§ **Saved entries**:
= = = = = = =

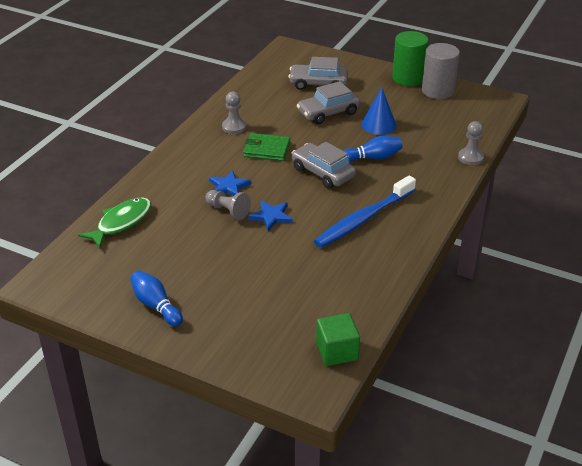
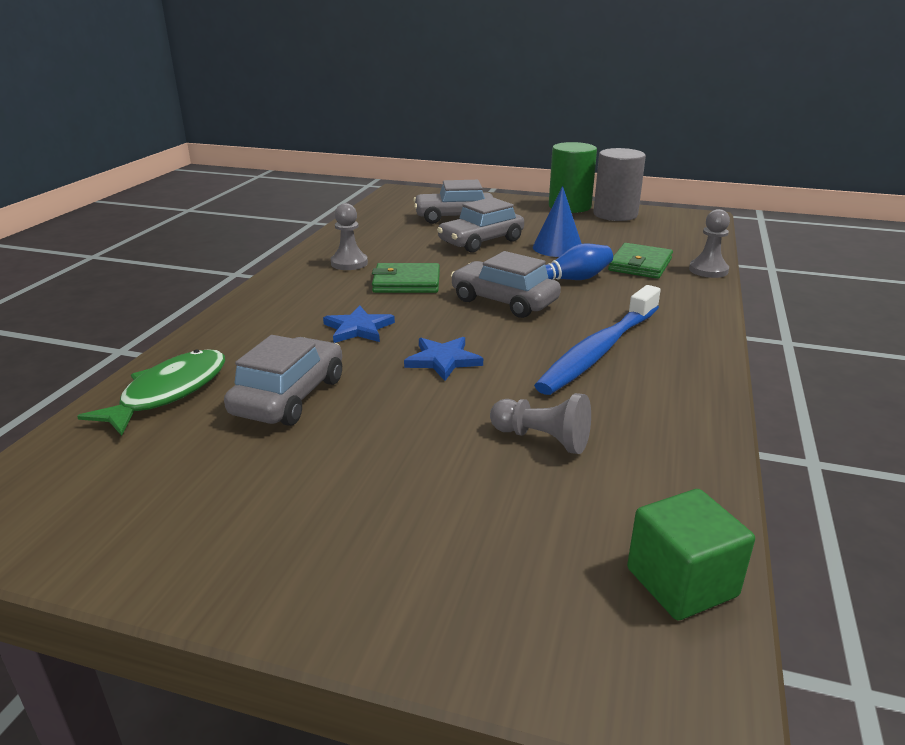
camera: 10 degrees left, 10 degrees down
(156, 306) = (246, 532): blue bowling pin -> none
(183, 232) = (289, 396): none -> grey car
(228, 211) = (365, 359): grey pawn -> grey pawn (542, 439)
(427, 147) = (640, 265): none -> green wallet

= = = = = = =

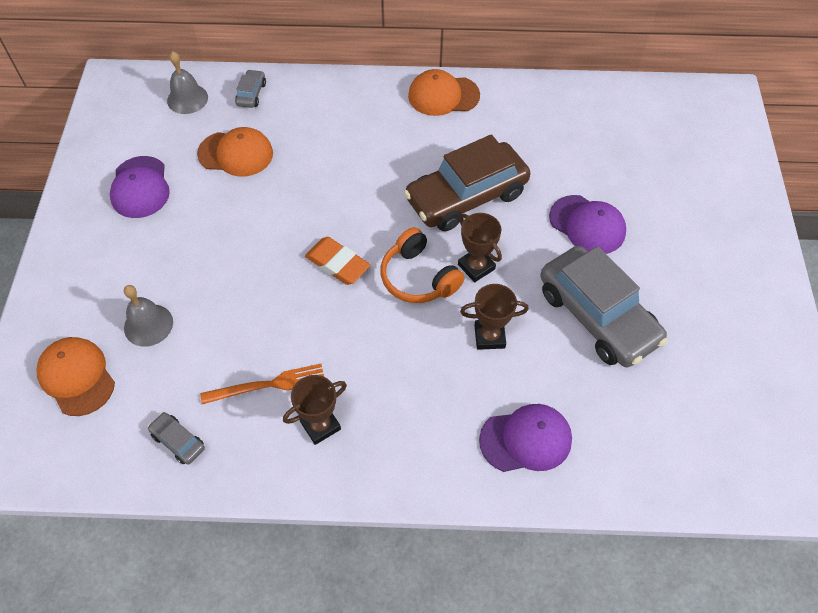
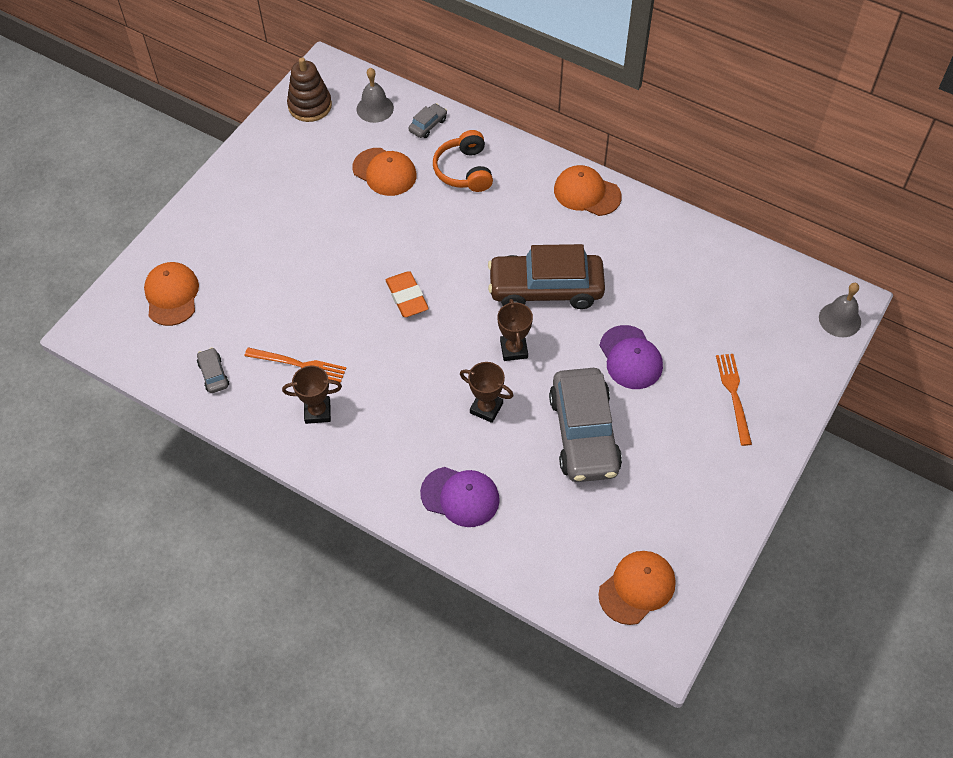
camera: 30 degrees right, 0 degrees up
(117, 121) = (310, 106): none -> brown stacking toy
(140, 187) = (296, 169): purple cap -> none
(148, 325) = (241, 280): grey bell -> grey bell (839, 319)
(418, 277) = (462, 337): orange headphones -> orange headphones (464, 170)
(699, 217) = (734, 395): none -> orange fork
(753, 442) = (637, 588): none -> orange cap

= = = = = = =

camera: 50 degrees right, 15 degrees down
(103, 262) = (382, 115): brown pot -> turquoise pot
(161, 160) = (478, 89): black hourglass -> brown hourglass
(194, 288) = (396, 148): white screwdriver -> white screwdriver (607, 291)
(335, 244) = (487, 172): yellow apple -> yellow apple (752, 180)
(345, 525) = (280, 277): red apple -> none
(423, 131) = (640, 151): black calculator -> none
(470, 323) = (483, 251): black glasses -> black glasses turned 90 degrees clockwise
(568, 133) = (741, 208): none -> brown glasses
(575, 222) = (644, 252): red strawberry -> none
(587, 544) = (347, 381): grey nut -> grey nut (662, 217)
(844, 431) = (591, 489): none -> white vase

= = = = = = =

§ **Activity**: Word for word, restate the lines above from the line containing "(140, 187) = (296, 169): purple cap -> none" through the line containing "(753, 442) = (637, 588): none -> orange cap", with both included and nothing else.

§ **Written answer**:
(140, 187) = (296, 169): purple cap -> none
(148, 325) = (241, 280): grey bell -> grey bell (839, 319)
(418, 277) = (462, 337): orange headphones -> orange headphones (464, 170)
(699, 217) = (734, 395): none -> orange fork
(753, 442) = (637, 588): none -> orange cap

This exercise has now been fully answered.